_TASK PROMPT_
Each record below should be repeated precisely as written.
◇ ◇ ◇ ◇ ◇ ◇ ◇
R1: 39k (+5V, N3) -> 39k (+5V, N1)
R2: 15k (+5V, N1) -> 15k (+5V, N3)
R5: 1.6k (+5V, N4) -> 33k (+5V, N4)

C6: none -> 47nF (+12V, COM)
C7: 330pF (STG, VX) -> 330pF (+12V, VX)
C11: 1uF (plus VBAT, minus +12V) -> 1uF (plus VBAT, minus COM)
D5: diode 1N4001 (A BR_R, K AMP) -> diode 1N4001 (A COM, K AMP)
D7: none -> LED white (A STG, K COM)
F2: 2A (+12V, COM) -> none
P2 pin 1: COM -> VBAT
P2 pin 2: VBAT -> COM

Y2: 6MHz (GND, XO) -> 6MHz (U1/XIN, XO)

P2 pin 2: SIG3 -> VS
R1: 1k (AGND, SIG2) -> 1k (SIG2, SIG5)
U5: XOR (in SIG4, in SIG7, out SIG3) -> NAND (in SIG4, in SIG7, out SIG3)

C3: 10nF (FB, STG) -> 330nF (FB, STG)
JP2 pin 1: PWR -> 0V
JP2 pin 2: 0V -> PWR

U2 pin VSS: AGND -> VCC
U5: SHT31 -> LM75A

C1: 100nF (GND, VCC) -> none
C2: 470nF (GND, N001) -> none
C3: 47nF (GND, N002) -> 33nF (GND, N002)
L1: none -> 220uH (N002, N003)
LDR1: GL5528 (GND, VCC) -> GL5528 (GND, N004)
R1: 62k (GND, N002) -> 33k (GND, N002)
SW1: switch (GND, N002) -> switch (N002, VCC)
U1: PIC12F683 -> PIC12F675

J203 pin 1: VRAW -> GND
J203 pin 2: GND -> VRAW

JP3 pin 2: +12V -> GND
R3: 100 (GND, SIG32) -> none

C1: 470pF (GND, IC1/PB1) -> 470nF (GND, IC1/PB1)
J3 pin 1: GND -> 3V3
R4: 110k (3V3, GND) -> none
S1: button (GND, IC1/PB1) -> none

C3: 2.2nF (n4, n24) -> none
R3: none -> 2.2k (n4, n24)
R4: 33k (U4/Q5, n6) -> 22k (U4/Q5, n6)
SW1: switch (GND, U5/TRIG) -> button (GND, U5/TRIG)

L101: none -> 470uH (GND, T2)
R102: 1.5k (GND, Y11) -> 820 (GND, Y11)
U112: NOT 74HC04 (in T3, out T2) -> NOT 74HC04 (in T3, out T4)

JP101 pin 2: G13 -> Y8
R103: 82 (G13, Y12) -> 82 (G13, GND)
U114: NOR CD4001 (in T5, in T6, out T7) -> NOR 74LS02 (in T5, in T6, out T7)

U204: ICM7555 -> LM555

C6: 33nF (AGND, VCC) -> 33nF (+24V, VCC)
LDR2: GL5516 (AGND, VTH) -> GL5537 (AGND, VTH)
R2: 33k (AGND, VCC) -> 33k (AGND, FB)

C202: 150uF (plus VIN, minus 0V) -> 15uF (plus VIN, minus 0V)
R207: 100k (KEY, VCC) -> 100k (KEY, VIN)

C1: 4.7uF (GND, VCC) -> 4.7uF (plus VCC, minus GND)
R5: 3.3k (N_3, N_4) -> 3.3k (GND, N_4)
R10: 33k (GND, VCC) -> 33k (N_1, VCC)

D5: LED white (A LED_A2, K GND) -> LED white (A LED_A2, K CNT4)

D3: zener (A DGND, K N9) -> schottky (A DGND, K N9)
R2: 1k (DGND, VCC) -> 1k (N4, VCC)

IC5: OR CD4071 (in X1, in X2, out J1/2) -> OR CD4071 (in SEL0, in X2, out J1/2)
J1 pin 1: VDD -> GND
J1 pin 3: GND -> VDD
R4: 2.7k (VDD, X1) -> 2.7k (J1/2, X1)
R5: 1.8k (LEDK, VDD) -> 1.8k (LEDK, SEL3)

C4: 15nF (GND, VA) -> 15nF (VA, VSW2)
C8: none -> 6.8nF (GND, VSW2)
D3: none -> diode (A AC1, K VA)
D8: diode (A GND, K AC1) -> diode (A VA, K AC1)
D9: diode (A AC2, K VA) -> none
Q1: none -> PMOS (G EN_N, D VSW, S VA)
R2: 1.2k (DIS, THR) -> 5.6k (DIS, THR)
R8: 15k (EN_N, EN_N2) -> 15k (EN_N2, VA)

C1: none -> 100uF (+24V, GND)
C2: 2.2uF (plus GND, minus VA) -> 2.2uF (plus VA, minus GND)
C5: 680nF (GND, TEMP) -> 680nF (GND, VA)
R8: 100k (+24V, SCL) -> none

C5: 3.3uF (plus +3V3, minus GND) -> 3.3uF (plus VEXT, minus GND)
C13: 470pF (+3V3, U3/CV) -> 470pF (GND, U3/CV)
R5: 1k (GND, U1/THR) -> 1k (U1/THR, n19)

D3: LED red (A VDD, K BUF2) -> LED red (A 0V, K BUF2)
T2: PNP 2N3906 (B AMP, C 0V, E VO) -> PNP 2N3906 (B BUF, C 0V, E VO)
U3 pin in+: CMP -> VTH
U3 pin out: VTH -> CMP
◇ ◇ ◇ ◇ ◇ ◇ ◇
_ANSWER BELOW_
R1: 39k (+5V, N3) -> 39k (+5V, N1)
R2: 15k (+5V, N1) -> 15k (+5V, N3)
R5: 1.6k (+5V, N4) -> 33k (+5V, N4)

C6: none -> 47nF (+12V, COM)
C7: 330pF (STG, VX) -> 330pF (+12V, VX)
C11: 1uF (plus VBAT, minus +12V) -> 1uF (plus VBAT, minus COM)
D5: diode 1N4001 (A BR_R, K AMP) -> diode 1N4001 (A COM, K AMP)
D7: none -> LED white (A STG, K COM)
F2: 2A (+12V, COM) -> none
P2 pin 1: COM -> VBAT
P2 pin 2: VBAT -> COM

Y2: 6MHz (GND, XO) -> 6MHz (U1/XIN, XO)

P2 pin 2: SIG3 -> VS
R1: 1k (AGND, SIG2) -> 1k (SIG2, SIG5)
U5: XOR (in SIG4, in SIG7, out SIG3) -> NAND (in SIG4, in SIG7, out SIG3)

C3: 10nF (FB, STG) -> 330nF (FB, STG)
JP2 pin 1: PWR -> 0V
JP2 pin 2: 0V -> PWR

U2 pin VSS: AGND -> VCC
U5: SHT31 -> LM75A

C1: 100nF (GND, VCC) -> none
C2: 470nF (GND, N001) -> none
C3: 47nF (GND, N002) -> 33nF (GND, N002)
L1: none -> 220uH (N002, N003)
LDR1: GL5528 (GND, VCC) -> GL5528 (GND, N004)
R1: 62k (GND, N002) -> 33k (GND, N002)
SW1: switch (GND, N002) -> switch (N002, VCC)
U1: PIC12F683 -> PIC12F675

J203 pin 1: VRAW -> GND
J203 pin 2: GND -> VRAW

JP3 pin 2: +12V -> GND
R3: 100 (GND, SIG32) -> none

C1: 470pF (GND, IC1/PB1) -> 470nF (GND, IC1/PB1)
J3 pin 1: GND -> 3V3
R4: 110k (3V3, GND) -> none
S1: button (GND, IC1/PB1) -> none

C3: 2.2nF (n4, n24) -> none
R3: none -> 2.2k (n4, n24)
R4: 33k (U4/Q5, n6) -> 22k (U4/Q5, n6)
SW1: switch (GND, U5/TRIG) -> button (GND, U5/TRIG)

L101: none -> 470uH (GND, T2)
R102: 1.5k (GND, Y11) -> 820 (GND, Y11)
U112: NOT 74HC04 (in T3, out T2) -> NOT 74HC04 (in T3, out T4)

JP101 pin 2: G13 -> Y8
R103: 82 (G13, Y12) -> 82 (G13, GND)
U114: NOR CD4001 (in T5, in T6, out T7) -> NOR 74LS02 (in T5, in T6, out T7)

U204: ICM7555 -> LM555

C6: 33nF (AGND, VCC) -> 33nF (+24V, VCC)
LDR2: GL5516 (AGND, VTH) -> GL5537 (AGND, VTH)
R2: 33k (AGND, VCC) -> 33k (AGND, FB)

C202: 150uF (plus VIN, minus 0V) -> 15uF (plus VIN, minus 0V)
R207: 100k (KEY, VCC) -> 100k (KEY, VIN)

C1: 4.7uF (GND, VCC) -> 4.7uF (plus VCC, minus GND)
R5: 3.3k (N_3, N_4) -> 3.3k (GND, N_4)
R10: 33k (GND, VCC) -> 33k (N_1, VCC)

D5: LED white (A LED_A2, K GND) -> LED white (A LED_A2, K CNT4)

D3: zener (A DGND, K N9) -> schottky (A DGND, K N9)
R2: 1k (DGND, VCC) -> 1k (N4, VCC)

IC5: OR CD4071 (in X1, in X2, out J1/2) -> OR CD4071 (in SEL0, in X2, out J1/2)
J1 pin 1: VDD -> GND
J1 pin 3: GND -> VDD
R4: 2.7k (VDD, X1) -> 2.7k (J1/2, X1)
R5: 1.8k (LEDK, VDD) -> 1.8k (LEDK, SEL3)

C4: 15nF (GND, VA) -> 15nF (VA, VSW2)
C8: none -> 6.8nF (GND, VSW2)
D3: none -> diode (A AC1, K VA)
D8: diode (A GND, K AC1) -> diode (A VA, K AC1)
D9: diode (A AC2, K VA) -> none
Q1: none -> PMOS (G EN_N, D VSW, S VA)
R2: 1.2k (DIS, THR) -> 5.6k (DIS, THR)
R8: 15k (EN_N, EN_N2) -> 15k (EN_N2, VA)

C1: none -> 100uF (+24V, GND)
C2: 2.2uF (plus GND, minus VA) -> 2.2uF (plus VA, minus GND)
C5: 680nF (GND, TEMP) -> 680nF (GND, VA)
R8: 100k (+24V, SCL) -> none

C5: 3.3uF (plus +3V3, minus GND) -> 3.3uF (plus VEXT, minus GND)
C13: 470pF (+3V3, U3/CV) -> 470pF (GND, U3/CV)
R5: 1k (GND, U1/THR) -> 1k (U1/THR, n19)

D3: LED red (A VDD, K BUF2) -> LED red (A 0V, K BUF2)
T2: PNP 2N3906 (B AMP, C 0V, E VO) -> PNP 2N3906 (B BUF, C 0V, E VO)
U3 pin in+: CMP -> VTH
U3 pin out: VTH -> CMP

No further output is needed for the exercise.